--- Data ---
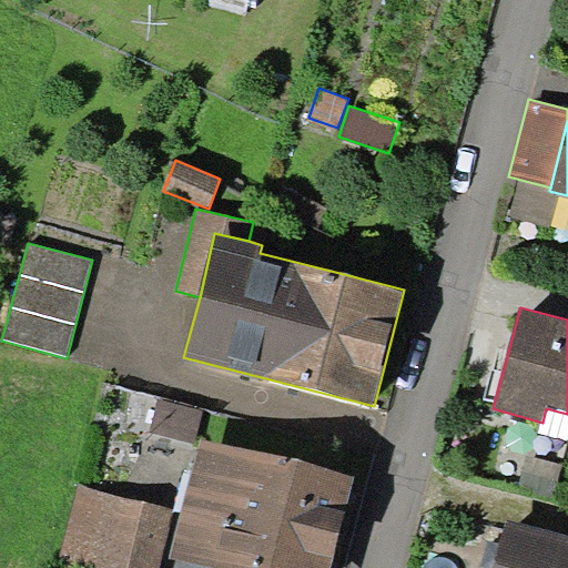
[(160,399),(151,432),(193,443),(202,411),(160,399)]
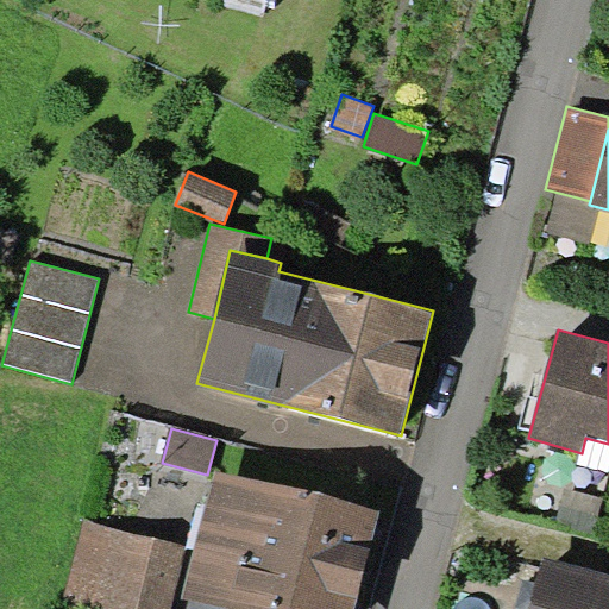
[(356,608),(381,509),(217,469),(184,597),(232,608),(356,608)]
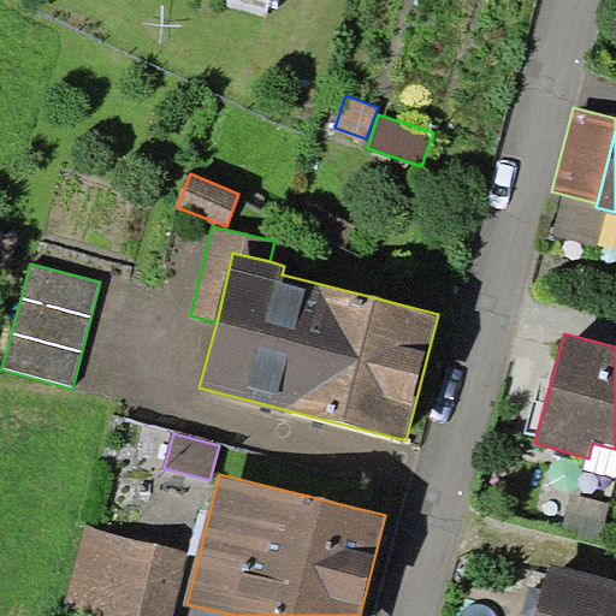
[(611,504),(572,493),(561,529),(600,540),(611,504)]
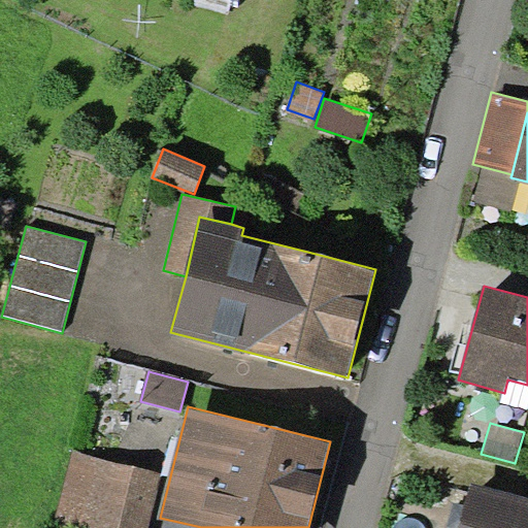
[(147,527),(162,472),(72,451),(53,527),(147,527)]
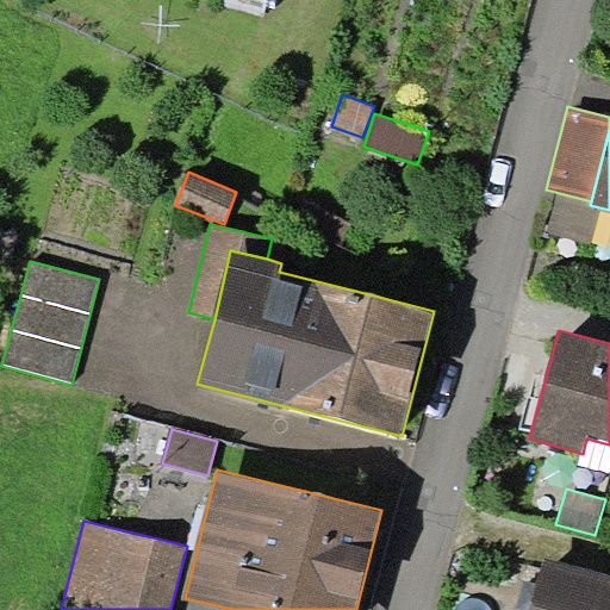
[(609,609),(609,574),(543,558),(536,584),(530,609),(609,609)]
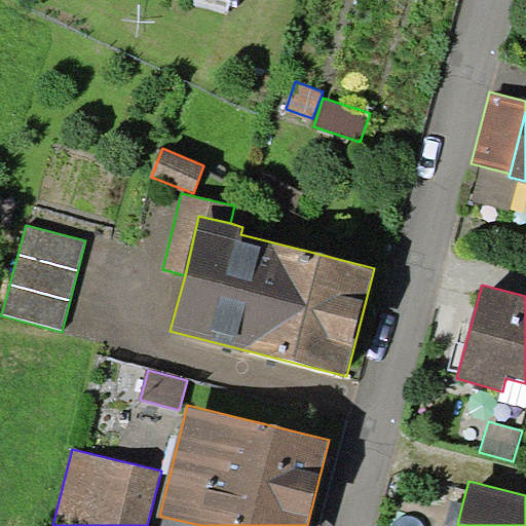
[(447,525),(457,525),(462,503),(452,500),(446,525),(447,525)]
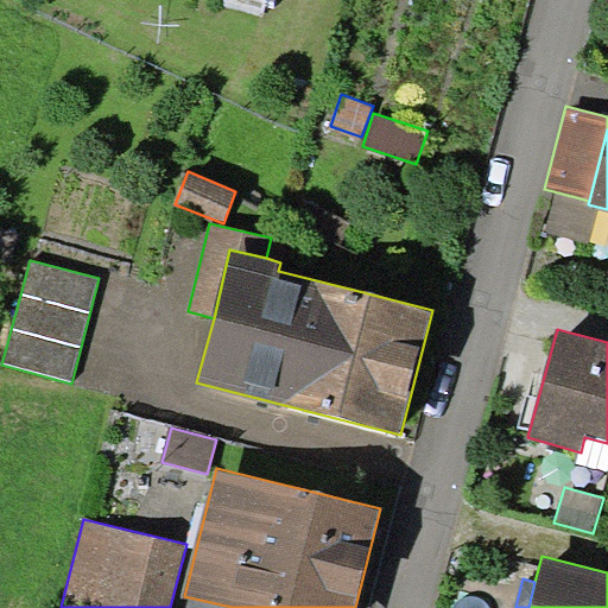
All buildings are outlined.
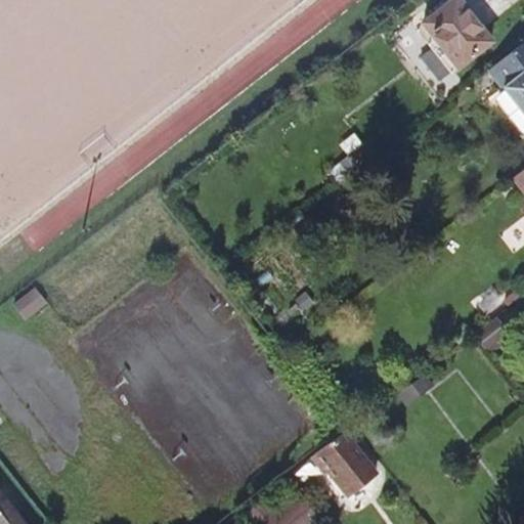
[(491,41),(457,0),(452,0),(423,24),(457,69),(491,41)]
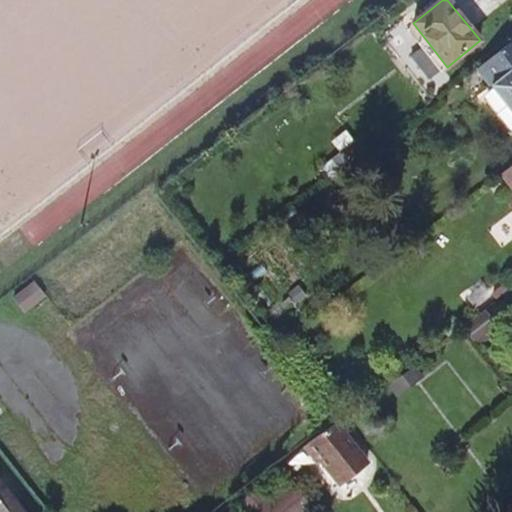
[(511,41),(477,68),(511,112),(511,41)]
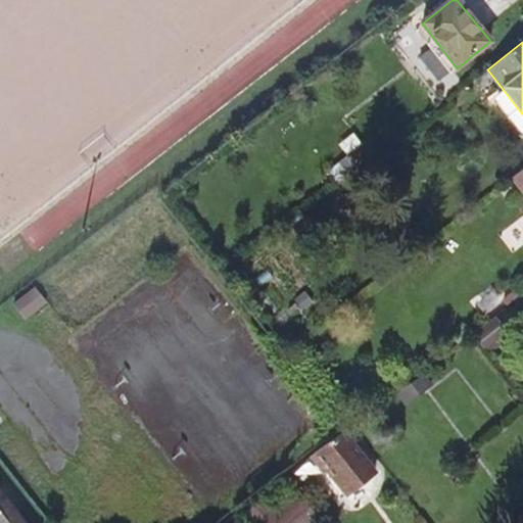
[(376,154),(366,142),(347,156),(358,168),(376,154)]
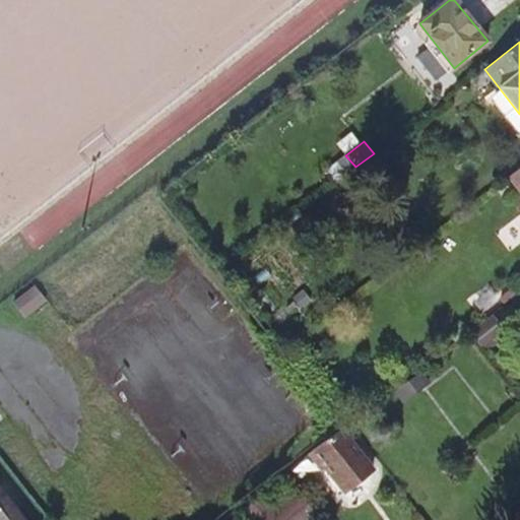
[(519,168),(508,178),(519,193),(519,168)]
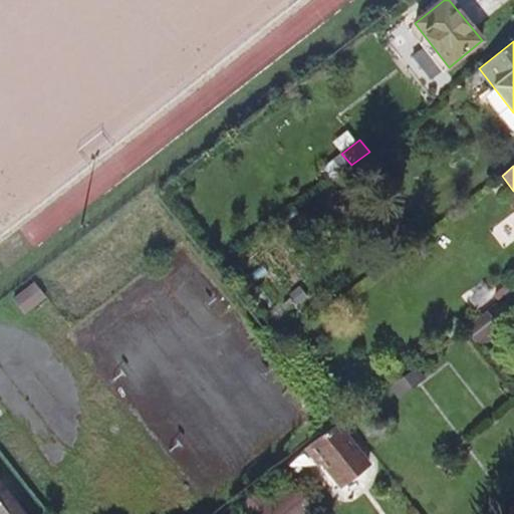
[(14,299),(0,308),(0,313),(7,323),(22,311),(14,299)]
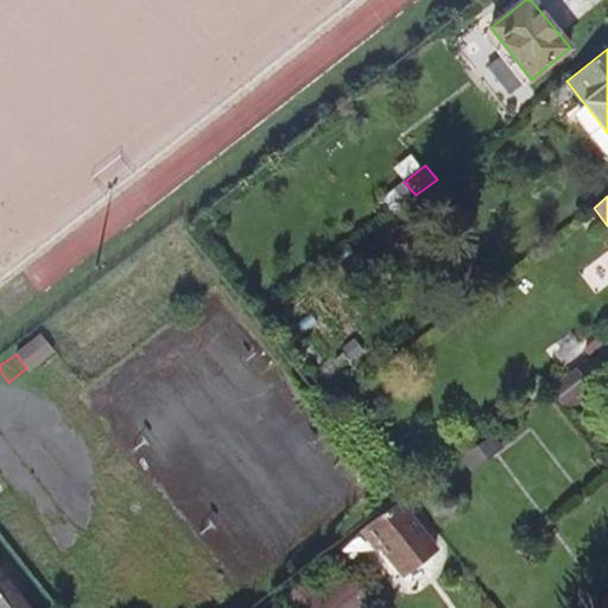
[(575,371),(567,378),(580,396),(588,388),(575,371)]
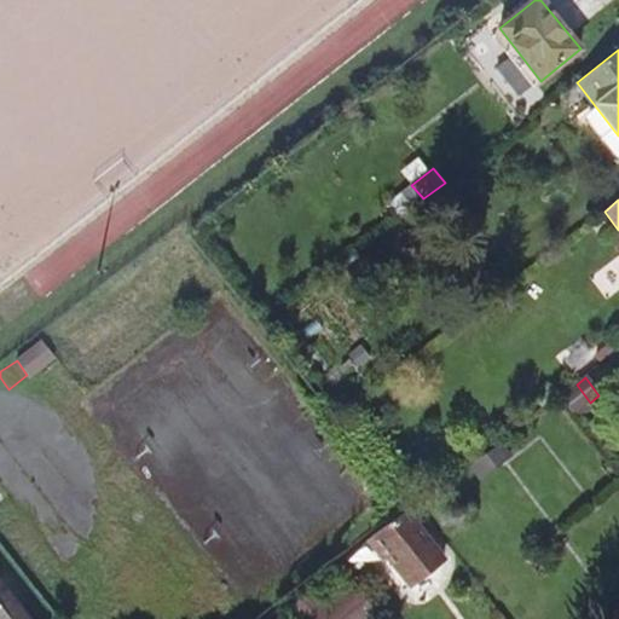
[(577,385),(561,397),(574,415),(590,403),(577,385)]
---
The problem:
After removing the pictures, set down every record above exactly as it stands.

Solution to the problem:
[(160,399),(151,432),(193,443),(202,411),(160,399)]
[(356,608),(381,509),(217,469),(184,597),(232,608),(356,608)]
[(611,504),(572,493),(561,529),(600,540),(611,504)]
[(147,527),(162,472),(72,451),(53,527),(147,527)]
[(609,609),(609,574),(543,558),(536,584),(530,609),(609,609)]
[(447,525),(457,525),(462,503),(452,500),(446,525),(447,525)]
All buildings are outlined.
[(491,41),(457,0),(452,0),(423,24),(457,69),(491,41)]
[(511,41),(477,68),(511,112),(511,41)]
[(376,154),(366,142),(347,156),(358,168),(376,154)]
[(519,168),(508,178),(519,193),(519,168)]
[(14,299),(0,308),(0,313),(7,323),(22,311),(14,299)]
[(575,371),(567,378),(580,396),(588,388),(575,371)]
[(577,385),(561,397),(574,415),(590,403),(577,385)]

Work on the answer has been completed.